TASK GOAL: An exact copy of all records is expected, minus the images.

PROVIDED RECORDS:

▬▬▬▬▬▬▬▬▬▬

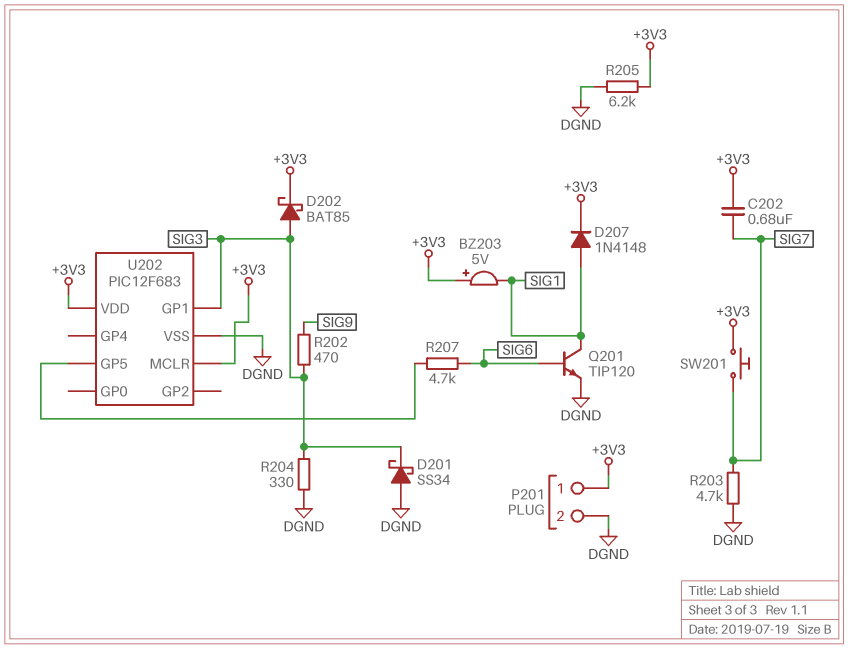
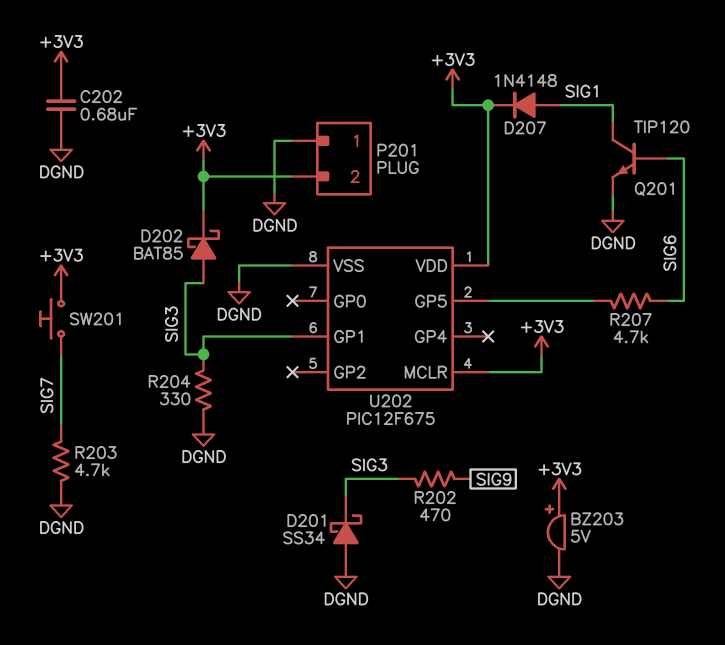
BZ203: buzzer 5V (plus +3V3, minus SIG1) -> buzzer 5V (plus +3V3, minus DGND)
C202: 680nF (+3V3, SIG7) -> 680nF (+3V3, DGND)
P201 pin 1: +3V3 -> DGND
P201 pin 2: DGND -> +3V3
R205: 6.2k (+3V3, DGND) -> none
U202: PIC12F683 -> PIC12F675

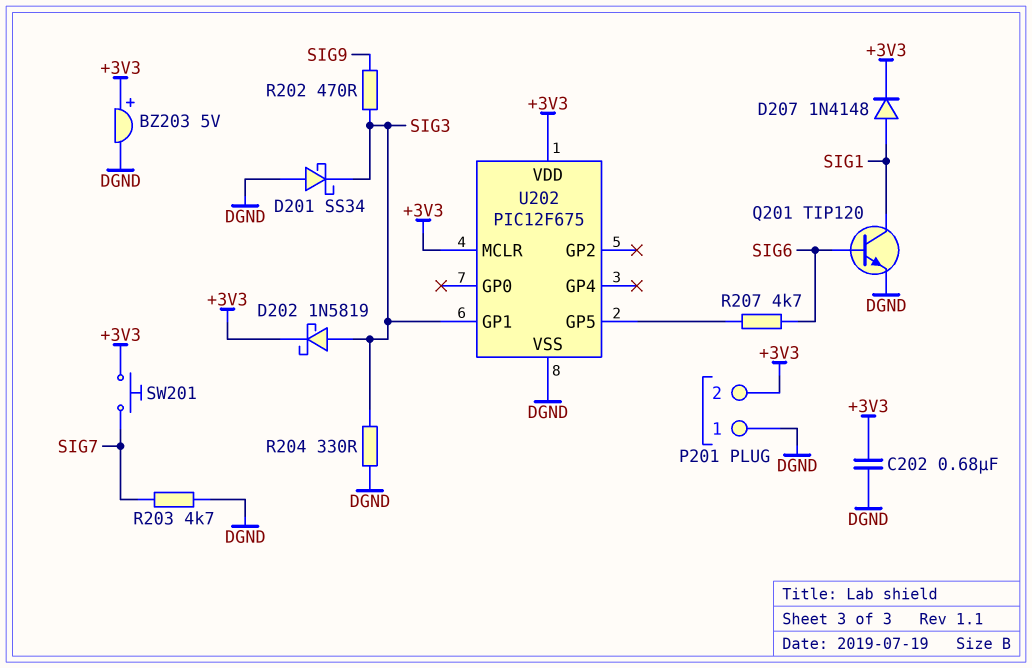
D202: schottky BAT85 (A SIG3, K +3V3) -> schottky 1N5819 (A SIG3, K +3V3)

▬▬▬▬▬▬▬▬▬▬

RESPONSE:
BZ203: buzzer 5V (plus +3V3, minus SIG1) -> buzzer 5V (plus +3V3, minus DGND)
C202: 680nF (+3V3, SIG7) -> 680nF (+3V3, DGND)
P201 pin 1: +3V3 -> DGND
P201 pin 2: DGND -> +3V3
R205: 6.2k (+3V3, DGND) -> none
U202: PIC12F683 -> PIC12F675

D202: schottky BAT85 (A SIG3, K +3V3) -> schottky 1N5819 (A SIG3, K +3V3)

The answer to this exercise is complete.